> _Input data_:

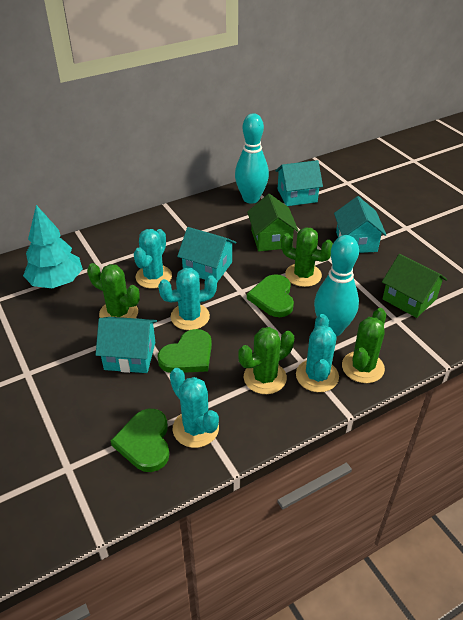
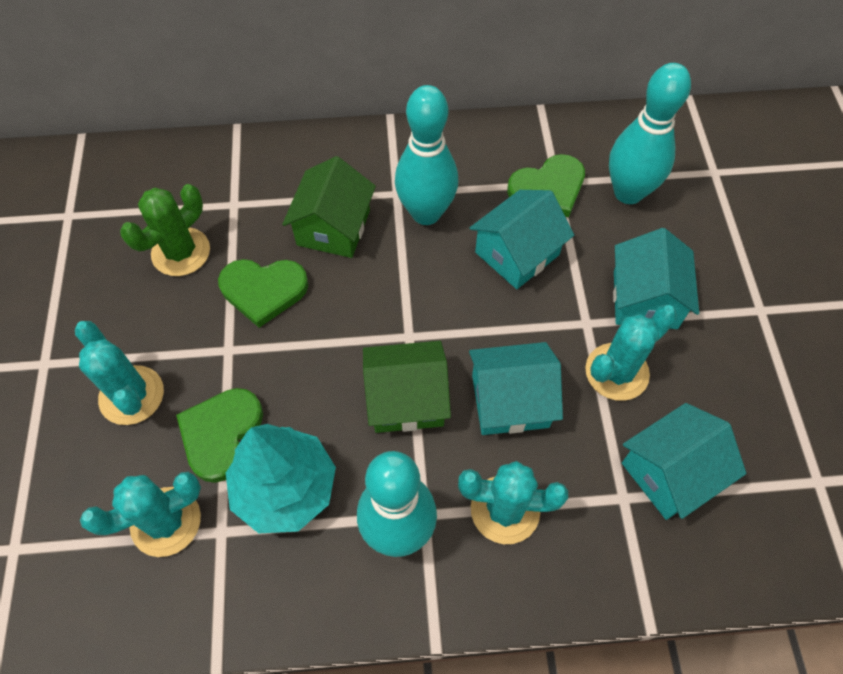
green cactus: 4 -> 1
turquoise bowling pin: 2 -> 3

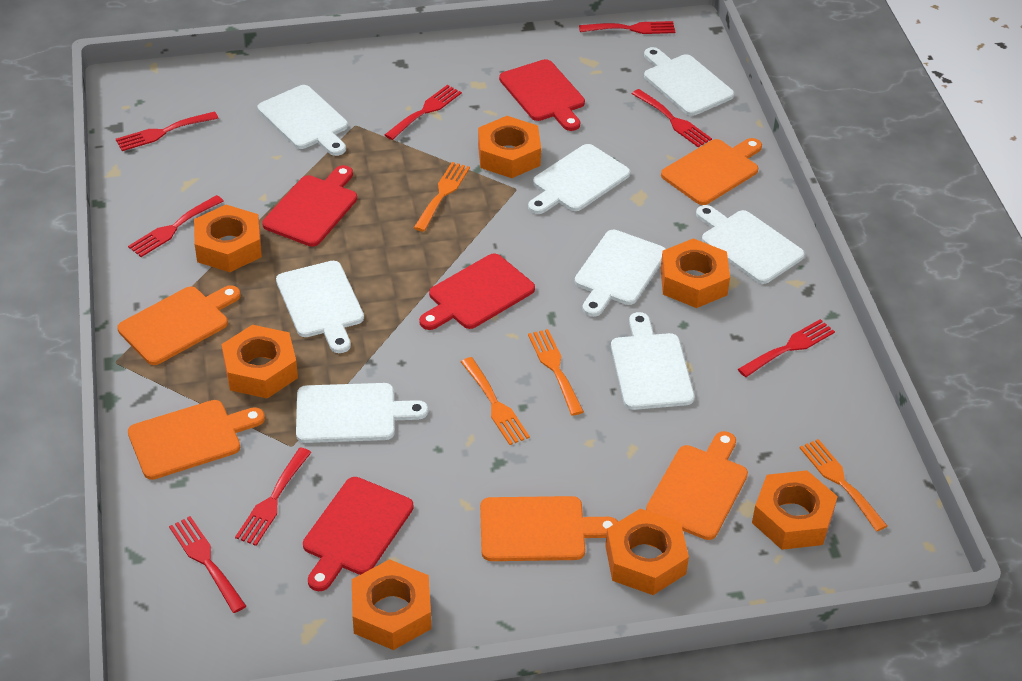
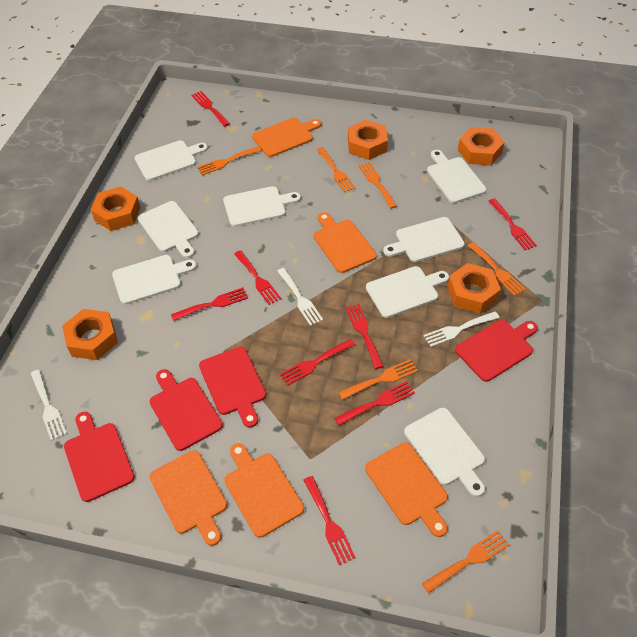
orange fork: 4 -> 6
orange nut: 7 -> 5
white fork: 0 -> 3

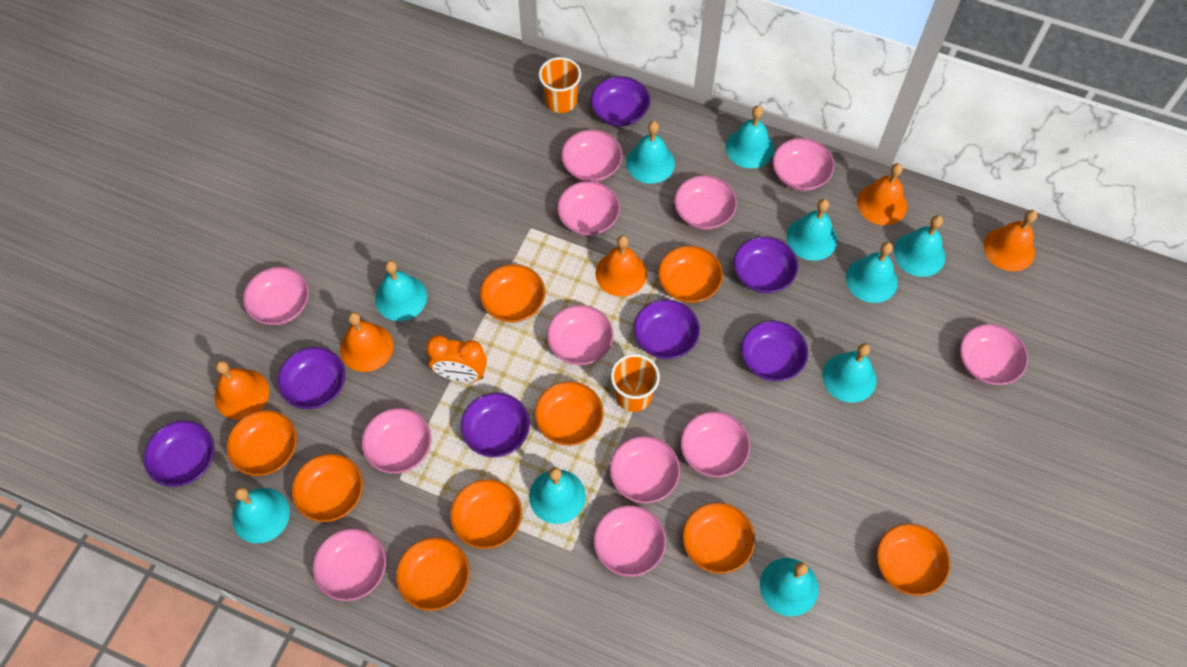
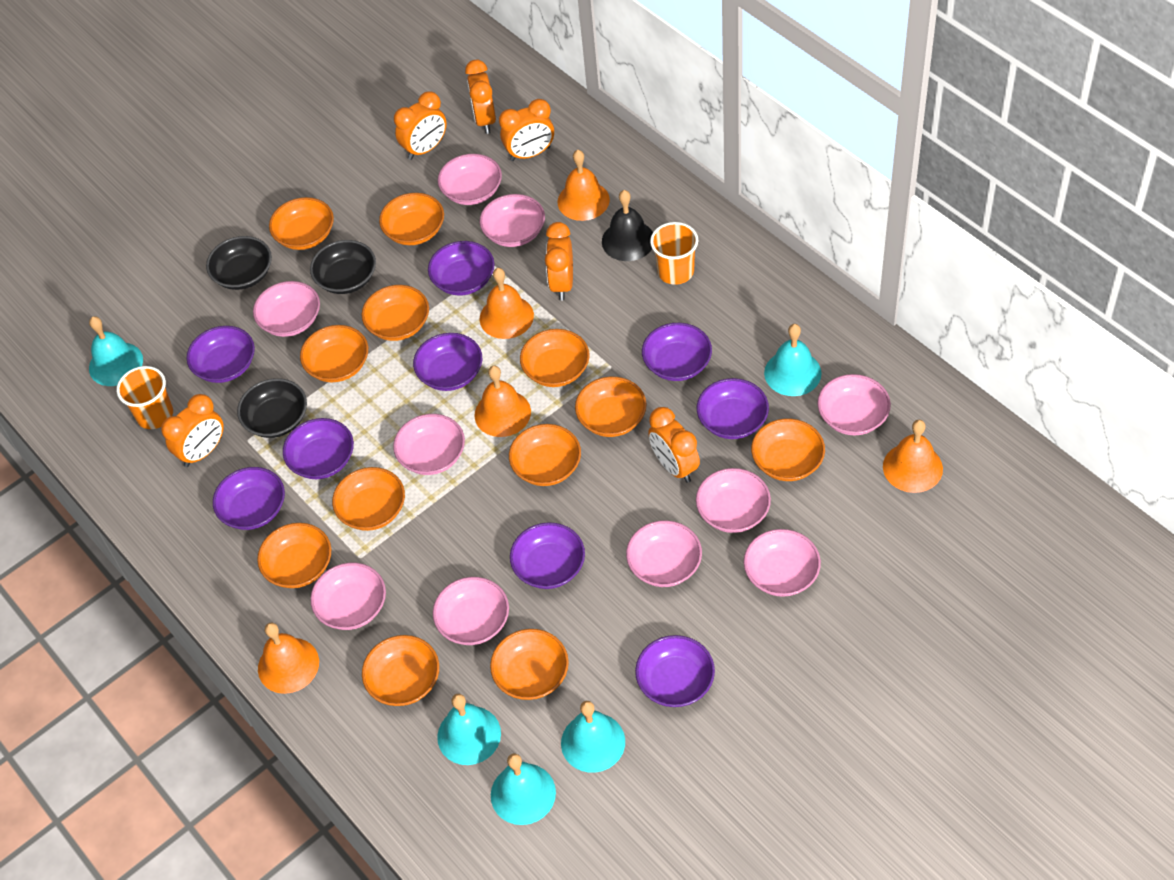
black bell: 0 -> 1
black bowl: 0 -> 3
orange bowl: 9 -> 12
orange clock: 1 -> 6
pink bowl: 12 -> 10
purple bowl: 7 -> 9
turquoise bell: 10 -> 5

> _Work to complete_:
Leave out the pictures, and write out exactly the lines from the one containing "white fork: 0 -> 3" through the last line of the listing, both included.

> _Worked solution_:
white fork: 0 -> 3

black bell: 0 -> 1
black bowl: 0 -> 3
orange bowl: 9 -> 12
orange clock: 1 -> 6
pink bowl: 12 -> 10
purple bowl: 7 -> 9
turquoise bell: 10 -> 5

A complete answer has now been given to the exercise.